→ Task goal: What follows are records. Restate all of them word for word.

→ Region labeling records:
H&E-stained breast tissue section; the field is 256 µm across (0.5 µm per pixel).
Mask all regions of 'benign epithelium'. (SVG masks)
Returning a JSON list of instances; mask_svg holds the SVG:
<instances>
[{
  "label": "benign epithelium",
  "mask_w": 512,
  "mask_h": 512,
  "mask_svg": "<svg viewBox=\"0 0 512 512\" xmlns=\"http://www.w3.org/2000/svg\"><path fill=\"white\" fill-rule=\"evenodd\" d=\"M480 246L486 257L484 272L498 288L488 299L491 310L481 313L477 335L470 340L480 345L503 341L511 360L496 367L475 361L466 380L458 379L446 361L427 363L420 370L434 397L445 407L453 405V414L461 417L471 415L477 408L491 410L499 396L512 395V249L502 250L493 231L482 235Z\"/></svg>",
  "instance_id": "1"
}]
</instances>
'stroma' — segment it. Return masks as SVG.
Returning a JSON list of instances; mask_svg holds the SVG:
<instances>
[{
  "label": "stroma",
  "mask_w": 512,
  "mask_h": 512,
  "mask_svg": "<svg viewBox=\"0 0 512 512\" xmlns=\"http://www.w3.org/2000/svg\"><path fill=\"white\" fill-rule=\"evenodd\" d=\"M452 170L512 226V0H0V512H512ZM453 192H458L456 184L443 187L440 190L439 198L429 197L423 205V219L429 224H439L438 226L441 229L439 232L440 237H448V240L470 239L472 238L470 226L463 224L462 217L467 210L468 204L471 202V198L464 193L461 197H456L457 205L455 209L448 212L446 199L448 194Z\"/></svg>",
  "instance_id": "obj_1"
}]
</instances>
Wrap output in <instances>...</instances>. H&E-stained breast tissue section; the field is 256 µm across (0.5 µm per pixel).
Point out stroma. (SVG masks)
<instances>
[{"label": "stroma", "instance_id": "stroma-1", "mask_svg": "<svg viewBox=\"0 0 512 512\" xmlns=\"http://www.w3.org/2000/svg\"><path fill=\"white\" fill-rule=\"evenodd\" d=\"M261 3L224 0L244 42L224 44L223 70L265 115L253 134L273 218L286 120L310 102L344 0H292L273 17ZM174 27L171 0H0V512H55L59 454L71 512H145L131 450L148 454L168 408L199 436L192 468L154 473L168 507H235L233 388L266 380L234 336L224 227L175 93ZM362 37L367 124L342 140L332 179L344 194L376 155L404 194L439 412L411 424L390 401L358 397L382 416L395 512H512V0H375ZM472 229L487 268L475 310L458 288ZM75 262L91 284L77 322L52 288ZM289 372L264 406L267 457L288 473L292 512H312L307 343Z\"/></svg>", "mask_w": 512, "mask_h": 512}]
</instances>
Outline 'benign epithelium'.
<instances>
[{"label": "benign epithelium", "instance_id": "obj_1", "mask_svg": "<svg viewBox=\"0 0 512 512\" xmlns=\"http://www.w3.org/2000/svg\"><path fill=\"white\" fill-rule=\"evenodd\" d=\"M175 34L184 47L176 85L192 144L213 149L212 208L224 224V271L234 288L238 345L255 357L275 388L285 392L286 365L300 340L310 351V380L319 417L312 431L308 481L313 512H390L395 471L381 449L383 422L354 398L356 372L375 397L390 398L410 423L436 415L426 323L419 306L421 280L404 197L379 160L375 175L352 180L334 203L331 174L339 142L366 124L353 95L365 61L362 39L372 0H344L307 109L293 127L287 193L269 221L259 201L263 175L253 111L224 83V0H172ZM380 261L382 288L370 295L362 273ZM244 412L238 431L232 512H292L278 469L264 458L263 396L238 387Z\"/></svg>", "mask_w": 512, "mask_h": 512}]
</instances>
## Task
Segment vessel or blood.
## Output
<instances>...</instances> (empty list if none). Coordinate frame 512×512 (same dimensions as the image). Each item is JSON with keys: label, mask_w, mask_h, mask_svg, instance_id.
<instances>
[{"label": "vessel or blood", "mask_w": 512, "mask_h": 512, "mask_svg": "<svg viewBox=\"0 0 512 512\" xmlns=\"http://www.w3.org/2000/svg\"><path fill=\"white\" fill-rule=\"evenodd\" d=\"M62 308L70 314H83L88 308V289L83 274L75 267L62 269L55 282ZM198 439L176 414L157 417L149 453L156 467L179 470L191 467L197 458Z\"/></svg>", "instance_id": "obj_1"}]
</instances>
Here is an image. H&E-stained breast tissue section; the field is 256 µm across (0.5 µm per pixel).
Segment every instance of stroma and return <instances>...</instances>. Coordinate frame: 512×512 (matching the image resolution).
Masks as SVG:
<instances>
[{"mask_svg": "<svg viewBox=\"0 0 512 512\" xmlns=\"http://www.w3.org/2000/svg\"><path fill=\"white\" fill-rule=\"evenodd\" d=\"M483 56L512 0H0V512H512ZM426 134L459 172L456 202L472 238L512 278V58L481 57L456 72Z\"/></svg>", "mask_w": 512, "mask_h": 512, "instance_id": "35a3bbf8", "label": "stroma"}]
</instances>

→ Final result:
H&E-stained breast tissue section; the field is 256 µm across (0.5 µm per pixel).
Mask all regions of 'benign epithelium'. (SVG masks)
Returning a JSON list of instances; mask_svg holds the SVG:
<instances>
[{
  "label": "benign epithelium",
  "mask_w": 512,
  "mask_h": 512,
  "mask_svg": "<svg viewBox=\"0 0 512 512\" xmlns=\"http://www.w3.org/2000/svg\"><path fill=\"white\" fill-rule=\"evenodd\" d=\"M480 246L486 257L484 272L498 288L488 299L491 310L481 313L477 335L470 340L480 345L503 341L511 360L496 367L475 361L466 380L458 379L446 361L427 363L420 370L434 397L445 407L453 405V414L461 417L471 415L477 408L491 410L499 396L512 395V249L502 250L493 231L482 235Z\"/></svg>",
  "instance_id": "1"
}]
</instances>
'stroma' — segment it. Return masks as SVG.
Returning a JSON list of instances; mask_svg holds the SVG:
<instances>
[{
  "label": "stroma",
  "mask_w": 512,
  "mask_h": 512,
  "mask_svg": "<svg viewBox=\"0 0 512 512\" xmlns=\"http://www.w3.org/2000/svg\"><path fill=\"white\" fill-rule=\"evenodd\" d=\"M452 170L512 226V0H0V512H512ZM453 192H458L456 184L443 187L440 190L439 198L429 197L423 205V219L429 224H439L438 226L441 229L439 232L440 237H448V240L470 239L472 238L470 226L463 224L462 217L467 210L468 204L471 202V198L464 193L461 197H456L457 205L455 209L448 212L446 199L448 194Z\"/></svg>",
  "instance_id": "obj_1"
}]
</instances>
Wrap output in <instances>...</instances>. H&E-stained breast tissue section; the field is 256 µm across (0.5 µm per pixel).
Point out stroma. (SVG masks)
<instances>
[{"label": "stroma", "instance_id": "stroma-1", "mask_svg": "<svg viewBox=\"0 0 512 512\" xmlns=\"http://www.w3.org/2000/svg\"><path fill=\"white\" fill-rule=\"evenodd\" d=\"M261 3L224 0L244 42L224 44L223 70L265 115L253 134L273 218L286 120L310 102L344 0H292L273 17ZM174 27L171 0H0V512H55L59 454L71 512H145L131 450L148 454L168 408L199 436L192 468L154 473L168 507H235L233 388L266 380L234 336L224 227L175 93ZM362 37L367 124L342 140L332 179L344 194L376 155L404 194L439 412L411 424L390 401L358 397L382 416L395 512H512V0H375ZM472 229L487 268L475 310L458 288ZM75 262L91 284L77 322L52 288ZM289 372L264 406L267 457L288 473L292 512H312L307 343Z\"/></svg>", "mask_w": 512, "mask_h": 512}]
</instances>
Outline 'benign epithelium'.
<instances>
[{"label": "benign epithelium", "instance_id": "obj_1", "mask_svg": "<svg viewBox=\"0 0 512 512\" xmlns=\"http://www.w3.org/2000/svg\"><path fill=\"white\" fill-rule=\"evenodd\" d=\"M175 34L184 47L176 85L192 144L213 149L212 208L224 224V271L234 288L238 345L255 357L275 388L285 392L286 365L300 340L310 351V380L319 417L312 431L308 481L313 512H390L395 471L381 449L383 422L354 398L356 372L375 397L390 398L410 423L436 415L426 323L419 306L421 280L404 197L379 160L375 175L352 180L334 203L331 174L339 142L366 124L353 95L365 61L362 39L372 0H344L307 109L293 127L287 193L269 221L259 201L263 175L253 111L224 83V0H172ZM380 261L382 288L370 295L362 273ZM244 412L238 431L232 512H292L278 469L264 458L263 396L238 387Z\"/></svg>", "mask_w": 512, "mask_h": 512}]
</instances>
## Task
Segment vessel or blood.
## Output
<instances>...</instances> (empty list if none). Coordinate frame 512×512 (same dimensions as the image). Each item is JSON with keys: label, mask_w, mask_h, mask_svg, instance_id.
<instances>
[{"label": "vessel or blood", "mask_w": 512, "mask_h": 512, "mask_svg": "<svg viewBox=\"0 0 512 512\" xmlns=\"http://www.w3.org/2000/svg\"><path fill=\"white\" fill-rule=\"evenodd\" d=\"M62 308L70 314H83L88 308V289L83 274L75 267L62 269L55 282ZM198 439L176 414L157 417L149 453L156 467L179 470L191 467L197 458Z\"/></svg>", "instance_id": "obj_1"}]
</instances>
Here is an image. H&E-stained breast tissue section; the field is 256 µm across (0.5 µm per pixel).
Segment every instance of stroma and return <instances>...</instances>. Coordinate frame: 512×512 (matching the image resolution).
Masks as SVG:
<instances>
[{"mask_svg": "<svg viewBox=\"0 0 512 512\" xmlns=\"http://www.w3.org/2000/svg\"><path fill=\"white\" fill-rule=\"evenodd\" d=\"M483 56L512 0H0V512H512ZM426 134L459 172L456 202L472 238L512 278V58L481 57L456 72Z\"/></svg>", "mask_w": 512, "mask_h": 512, "instance_id": "35a3bbf8", "label": "stroma"}]
</instances>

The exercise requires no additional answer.